> _Stored dataset items_:
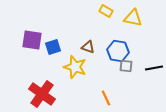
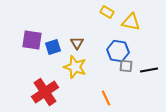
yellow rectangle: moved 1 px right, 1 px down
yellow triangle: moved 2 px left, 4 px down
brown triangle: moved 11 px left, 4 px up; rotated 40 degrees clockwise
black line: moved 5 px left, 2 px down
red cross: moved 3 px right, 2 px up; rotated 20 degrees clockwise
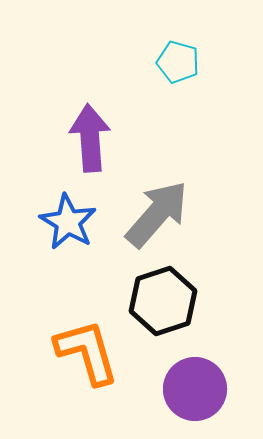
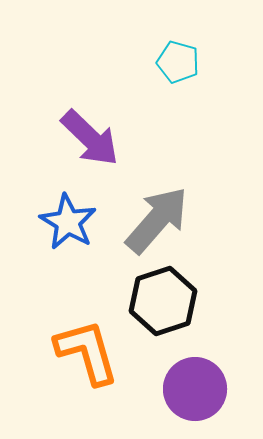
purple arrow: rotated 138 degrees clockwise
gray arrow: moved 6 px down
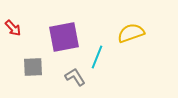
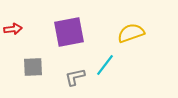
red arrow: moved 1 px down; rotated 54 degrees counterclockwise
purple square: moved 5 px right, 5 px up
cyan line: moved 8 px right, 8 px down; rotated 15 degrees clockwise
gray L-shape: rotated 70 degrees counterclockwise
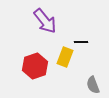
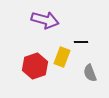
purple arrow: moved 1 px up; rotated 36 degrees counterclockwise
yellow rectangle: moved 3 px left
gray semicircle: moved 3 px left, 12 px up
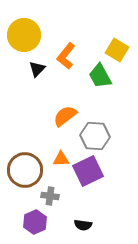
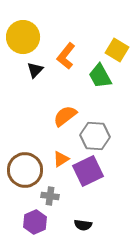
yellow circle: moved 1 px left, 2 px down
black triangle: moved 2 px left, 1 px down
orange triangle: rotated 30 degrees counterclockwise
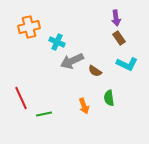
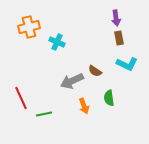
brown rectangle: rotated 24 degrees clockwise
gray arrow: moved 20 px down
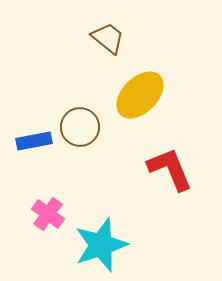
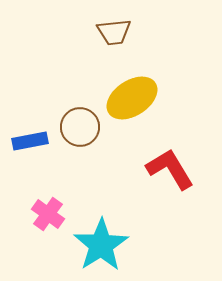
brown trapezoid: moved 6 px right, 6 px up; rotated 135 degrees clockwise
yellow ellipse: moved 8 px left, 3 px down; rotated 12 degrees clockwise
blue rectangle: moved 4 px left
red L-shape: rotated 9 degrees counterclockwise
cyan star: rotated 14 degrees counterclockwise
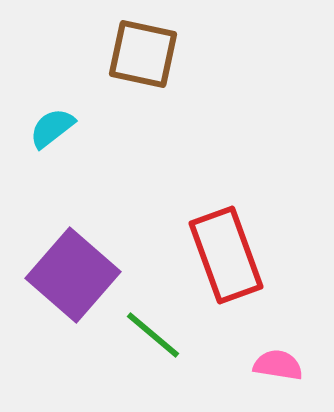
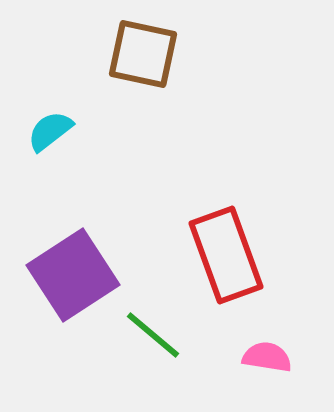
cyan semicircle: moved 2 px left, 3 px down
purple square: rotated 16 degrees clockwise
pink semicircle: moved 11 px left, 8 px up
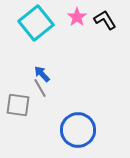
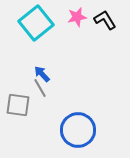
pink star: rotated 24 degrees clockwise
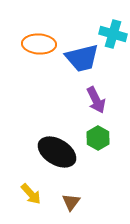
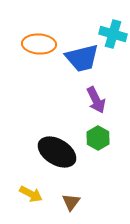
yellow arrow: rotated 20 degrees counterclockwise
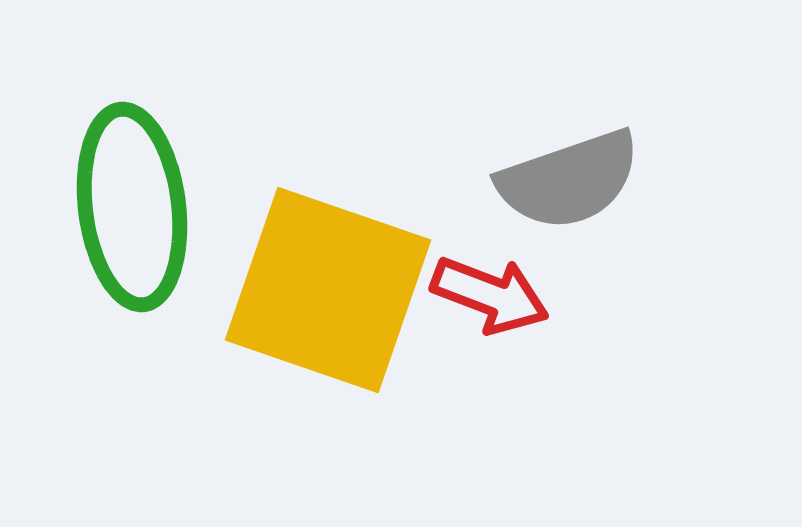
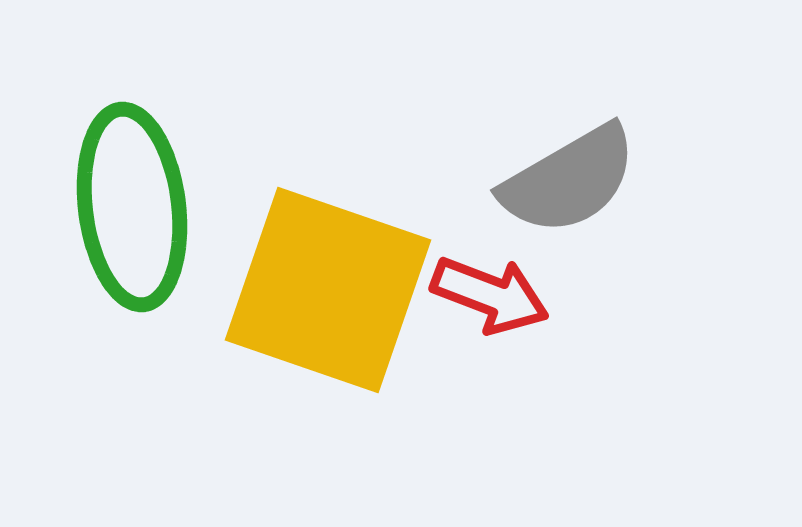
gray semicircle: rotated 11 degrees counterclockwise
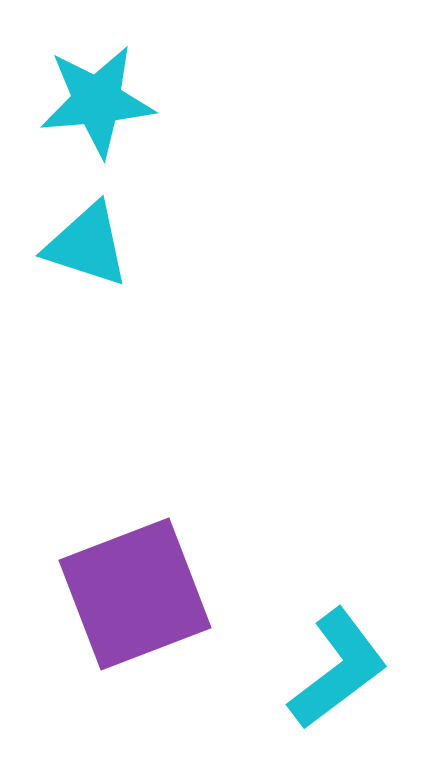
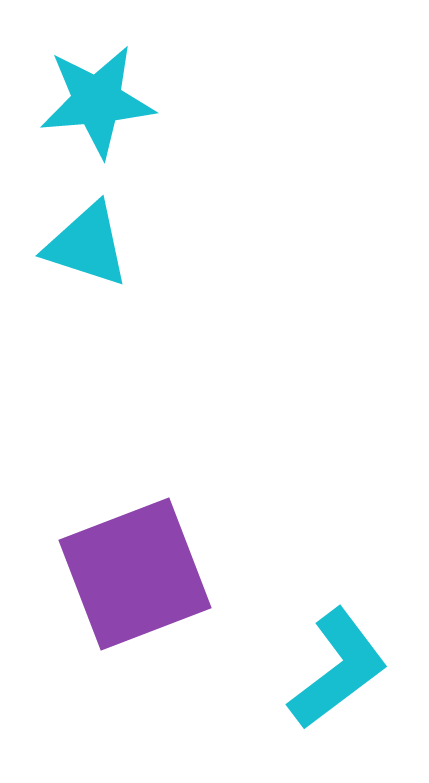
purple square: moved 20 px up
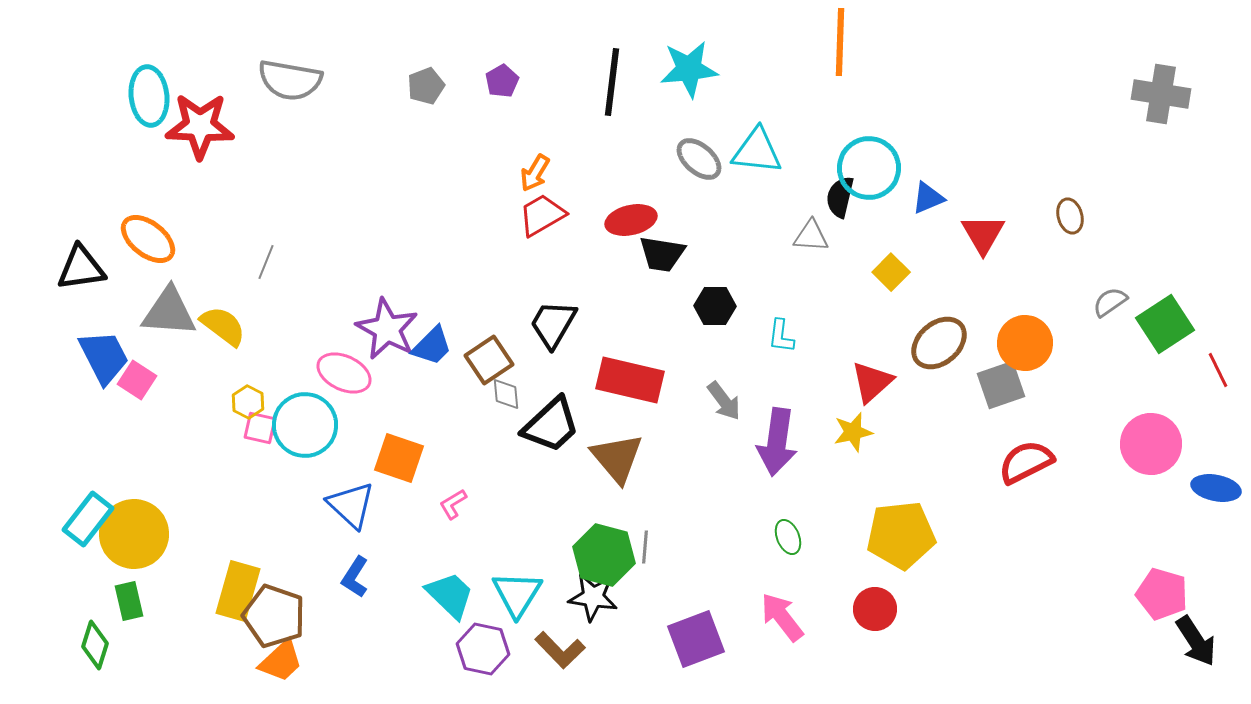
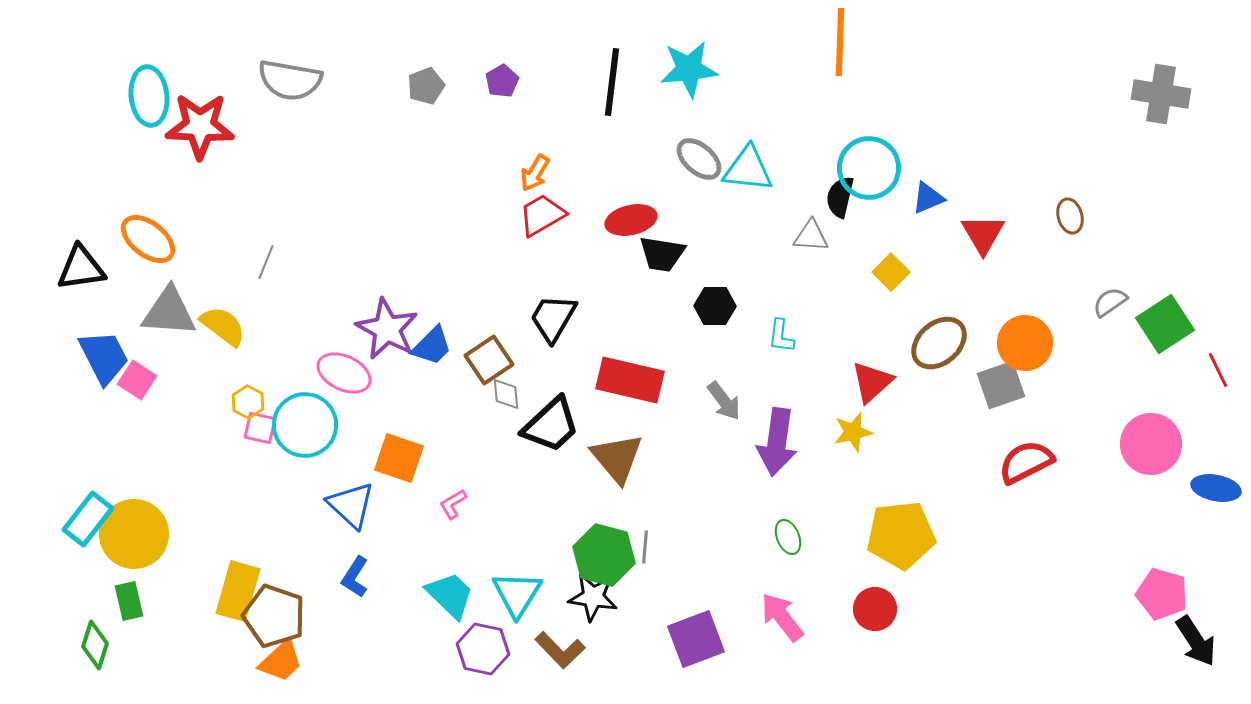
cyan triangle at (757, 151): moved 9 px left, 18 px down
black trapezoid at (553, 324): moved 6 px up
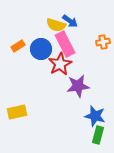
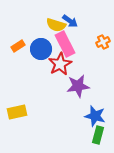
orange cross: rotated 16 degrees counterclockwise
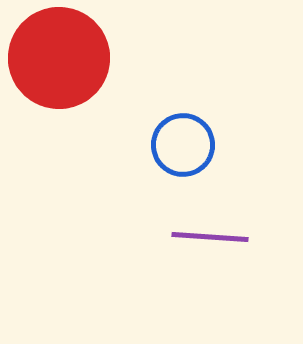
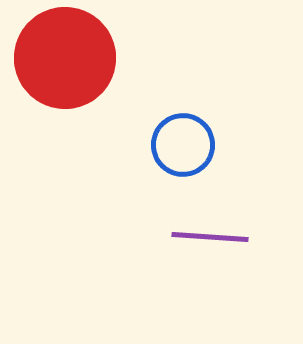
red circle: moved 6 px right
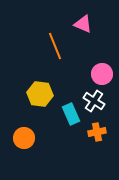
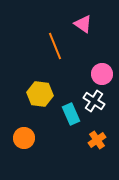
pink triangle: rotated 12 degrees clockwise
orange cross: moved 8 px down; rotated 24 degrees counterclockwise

> _WHAT THE TASK ASKS_: Your task is to copy each line of the data above that holds "square".

> _THE ANSWER_:
purple square: moved 5 px right, 5 px up
purple square: rotated 16 degrees clockwise
purple square: moved 20 px up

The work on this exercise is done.